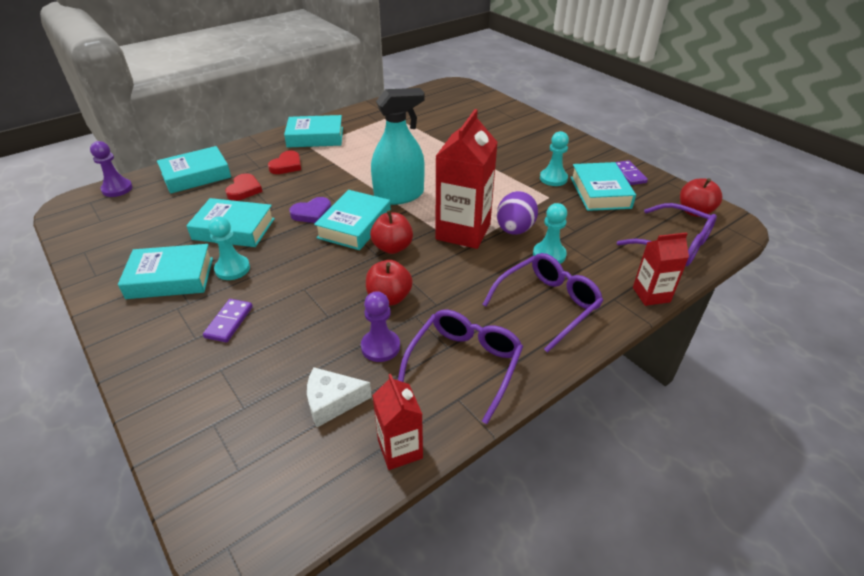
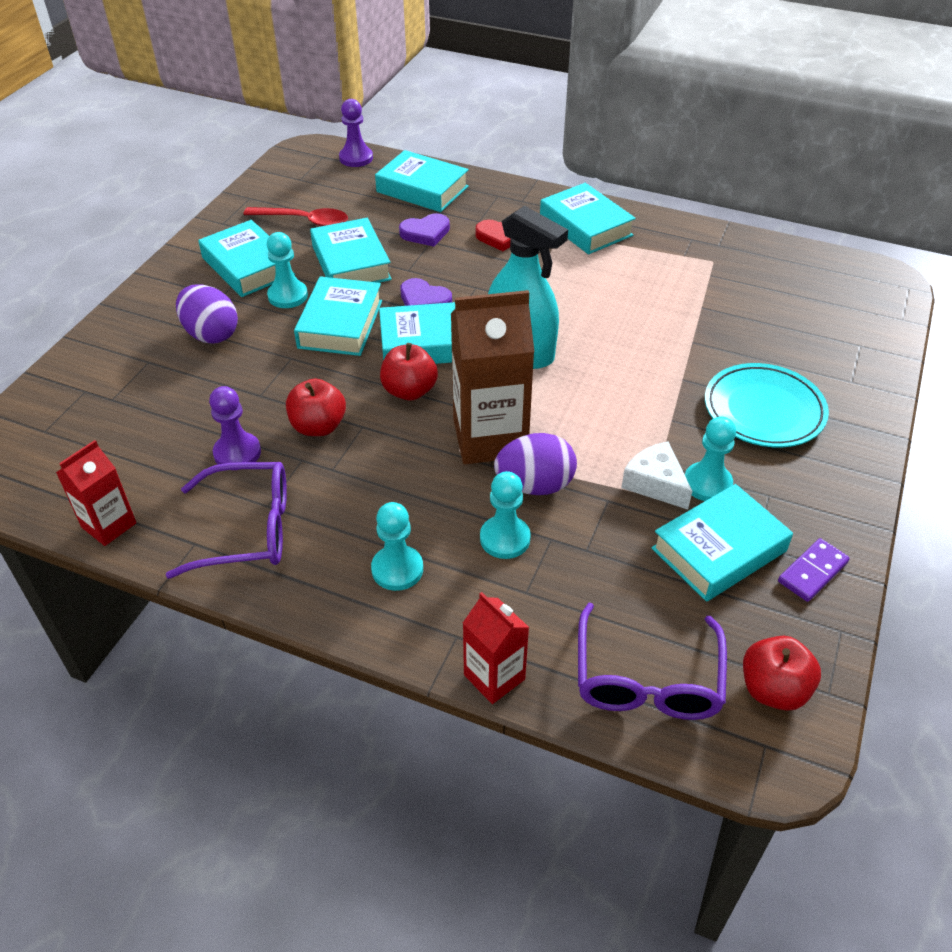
camera: 60 degrees right, 5 degrees up
purple domino [203,299,253,343] -> purple egg [176,284,238,344]
red heart [225,173,262,201] -> purple heart [399,213,450,247]
white cheese [307,367,372,427] -> white cheese moved to [621,441,692,509]
red carton [435,109,498,249] -> brown carton [451,290,535,464]
purple glasses [482,253,603,353] -> turquoise pawn [371,502,423,591]
none -> red spoon [243,207,348,226]
none -> turquoise book [294,276,382,356]
none -> turquoise plate [705,363,829,447]

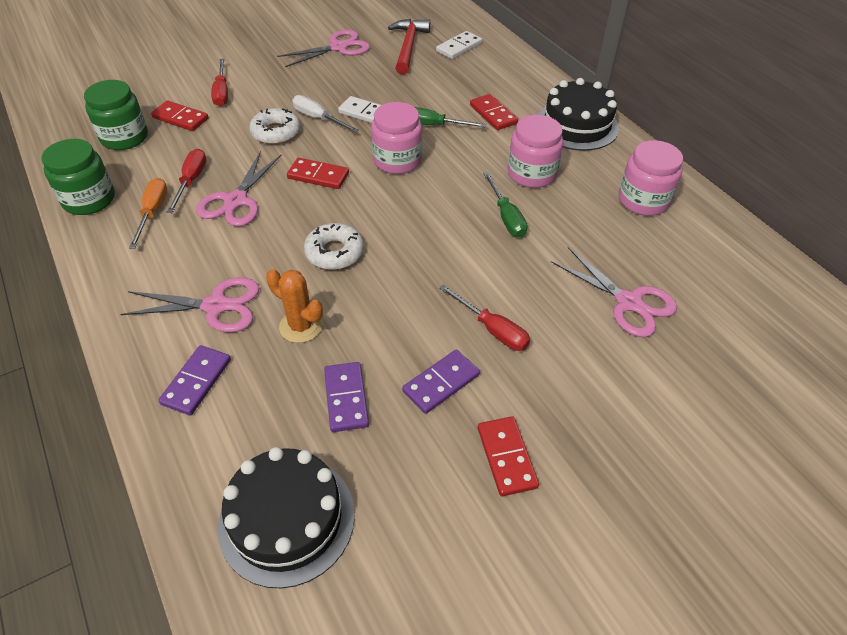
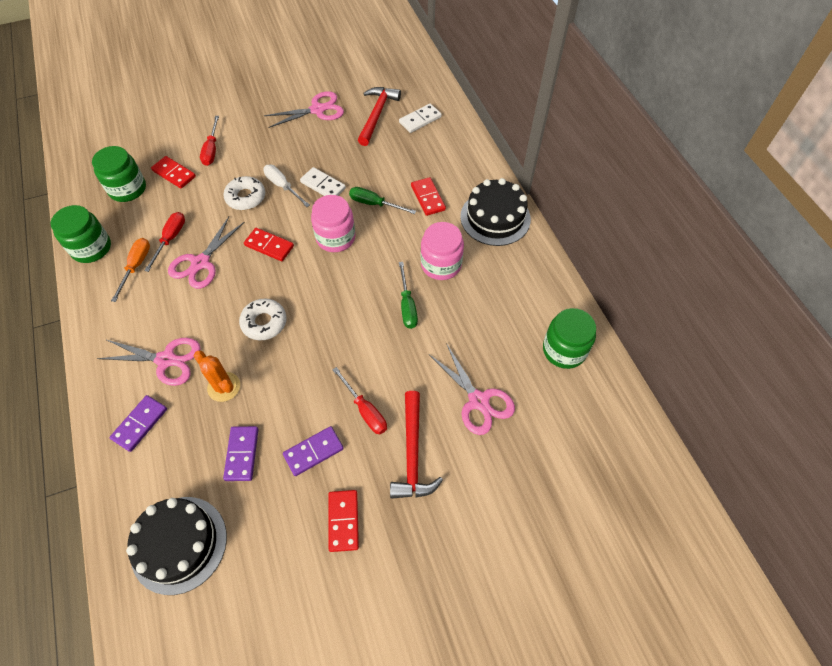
camera: 10 degrees right, 10 degrees up
pink jar [619,140,683,216] -> none
none -> red hammer [390,391,443,499]
none -> green jar [543,308,596,369]

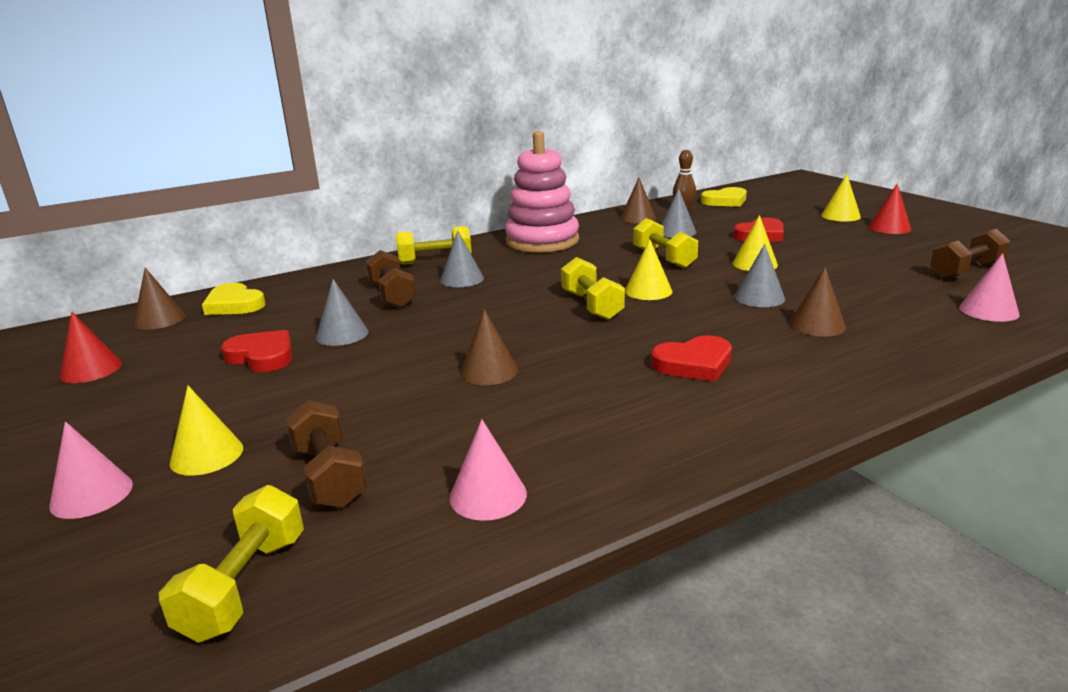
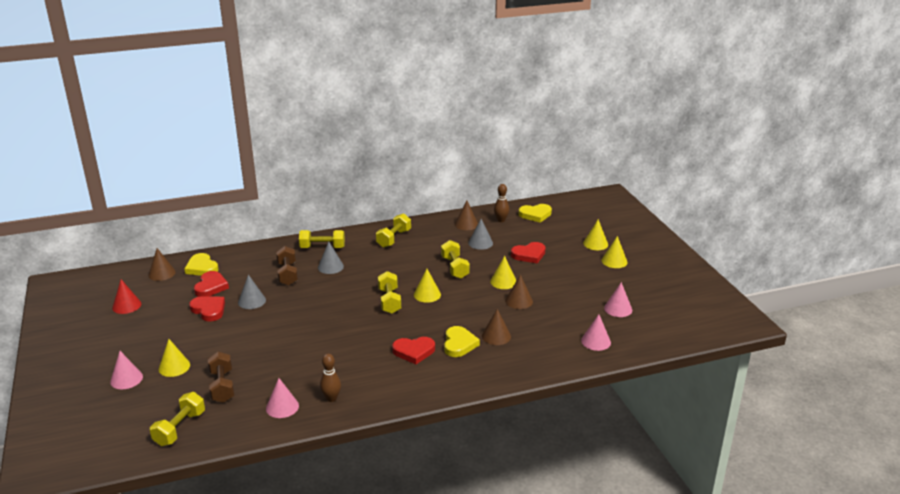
camera: 10 degrees right, 5 degrees up
brown cone [460,309,518,385] -> brown cone moved to [505,274,533,309]
pink stacking toy [505,131,579,253] -> yellow dumbbell [376,213,411,248]
grey cone [734,244,785,307] -> none
red cone [869,183,911,234] -> yellow cone [602,236,628,268]
brown dumbbell [930,229,1011,279] -> pink cone [604,282,632,317]
none -> red heart [194,271,229,297]
none -> brown bowling pin [320,354,341,402]
none -> yellow heart [444,326,480,357]

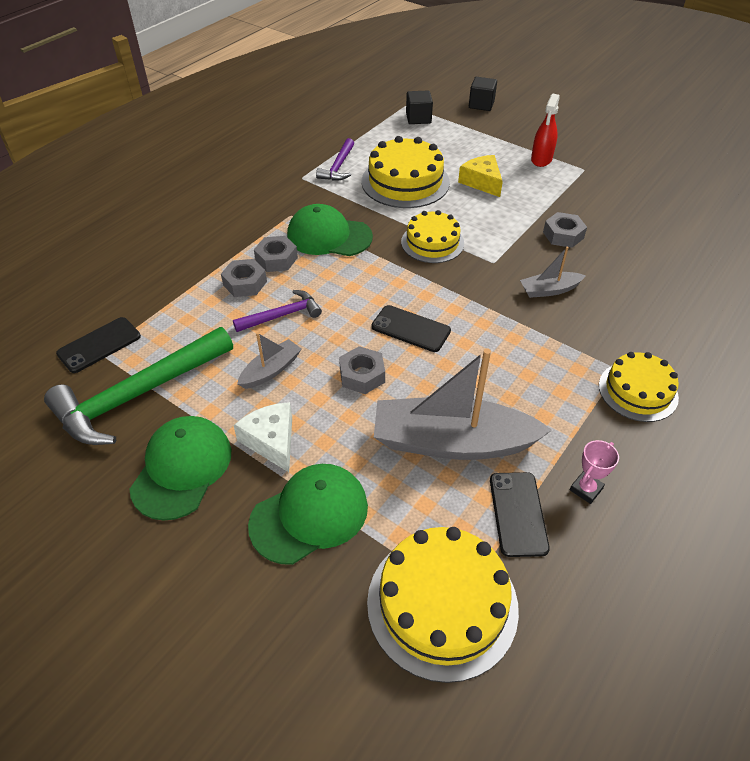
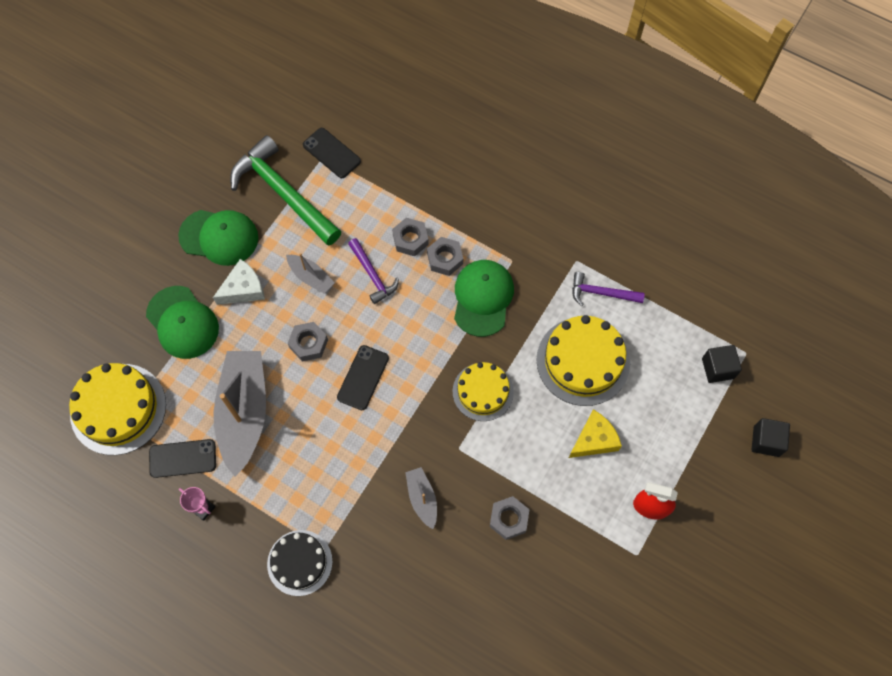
camera: 85 degrees right, 20 degrees up
yellow cake [599,352,679,422] -> black cake [267,530,333,596]

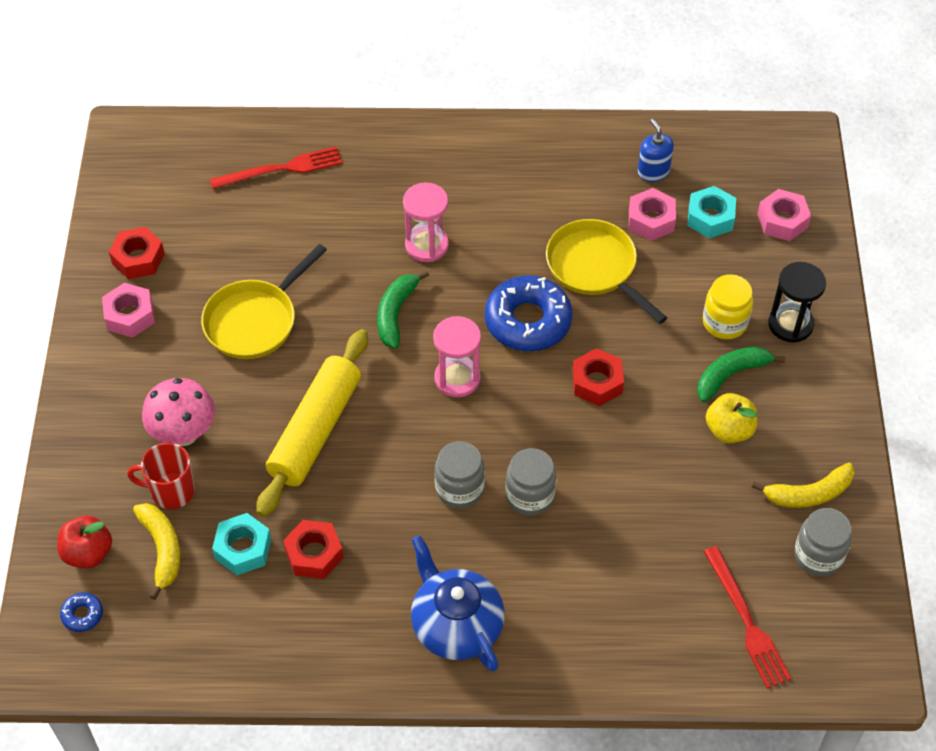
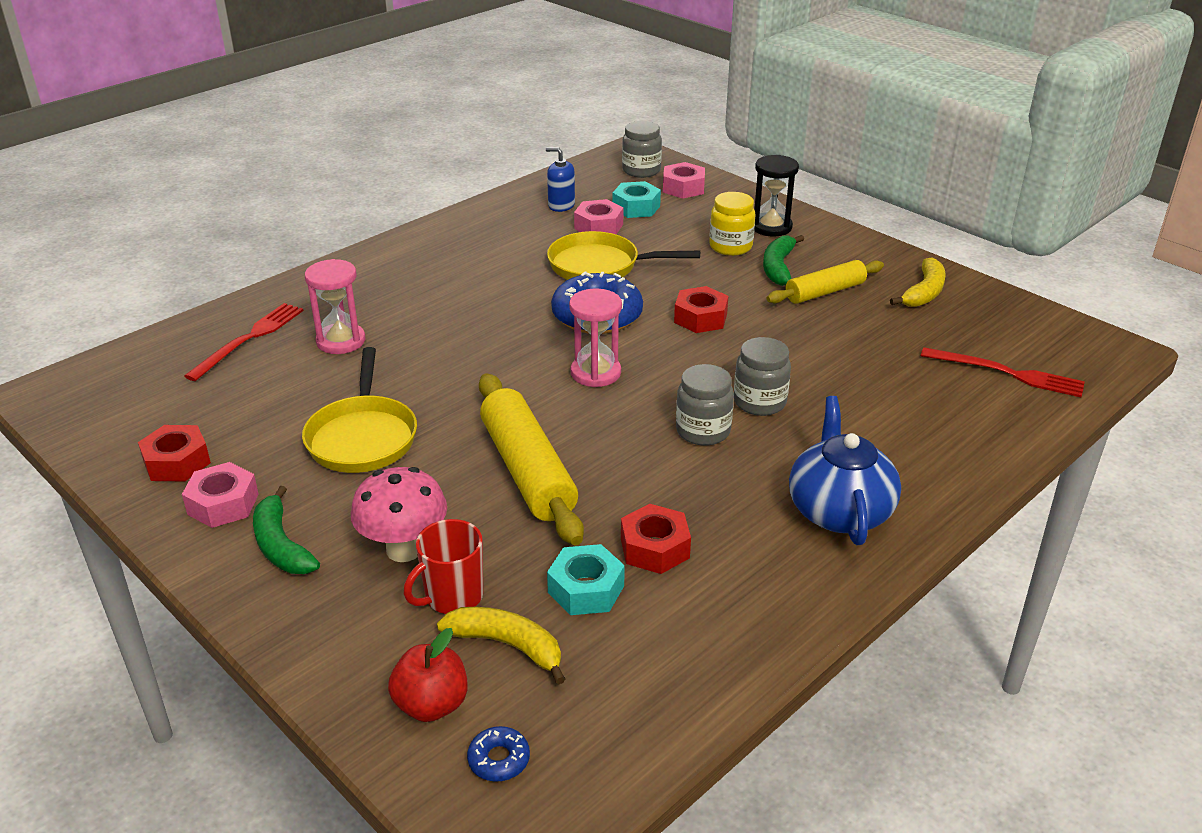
camera: 45 degrees left, 20 degrees down
green banana [377,270,429,349] -> green banana moved to [253,486,320,574]
pink hourglass [403,183,449,262] -> pink hourglass moved to [305,259,365,354]
blue teapot [411,535,505,671] -> blue teapot turned 75 degrees clockwise [789,396,901,545]
yellow apple [706,393,757,443] -> yellow rolling pin [767,260,884,304]
grey jar [794,508,852,576] -> grey jar moved to [622,121,662,178]

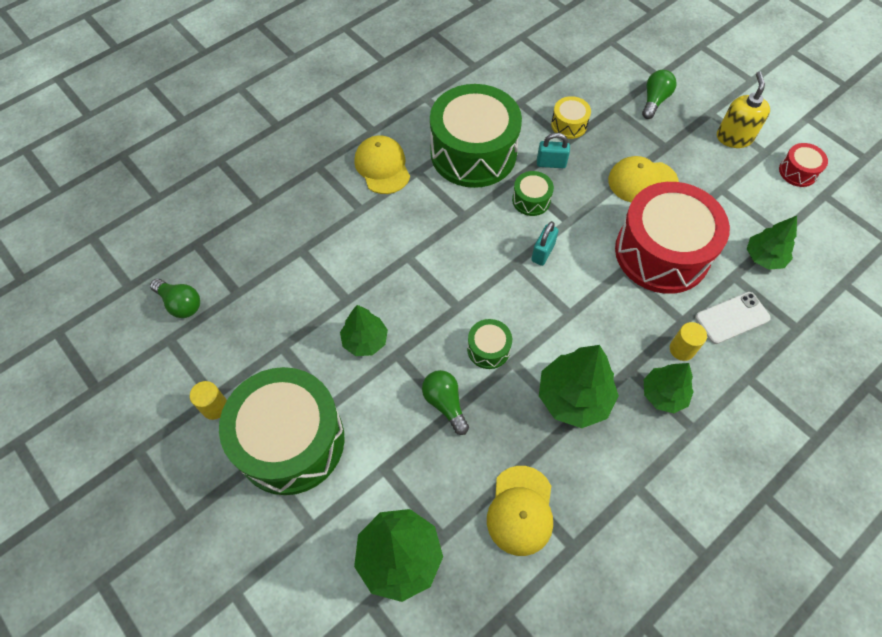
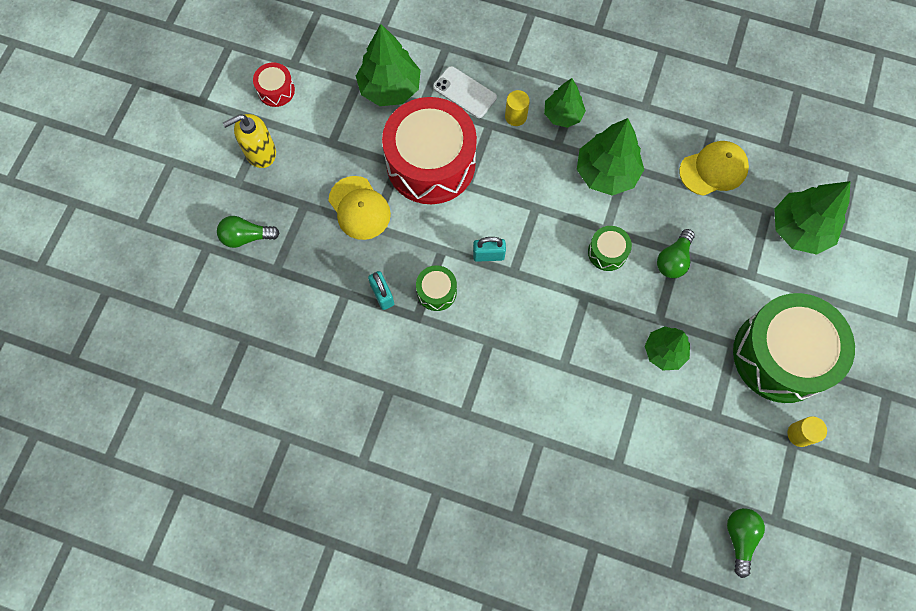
camera: 120 degrees left, 10 degrees up
yellow cap [354,135,410,194] -> none
green drum [430,84,522,188] -> none
yellow drum [551,96,591,139] -> none
green tree [747,216,797,270] -> green tree [356,24,421,106], size x1.57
════════
*Requirement*. Only lines go in the copy, not pictures. Transcribe exactly from the start of the listing through the line containing "none -> red spoon [243,207,348,226]".

*Exercise response*.
camera: 60 degrees right, 5 degrees up
purple domino [203,299,253,343] -> purple egg [176,284,238,344]
red heart [225,173,262,201] -> purple heart [399,213,450,247]
white cheese [307,367,372,427] -> white cheese moved to [621,441,692,509]
red carton [435,109,498,249] -> brown carton [451,290,535,464]
purple glasses [482,253,603,353] -> turquoise pawn [371,502,423,591]
none -> red spoon [243,207,348,226]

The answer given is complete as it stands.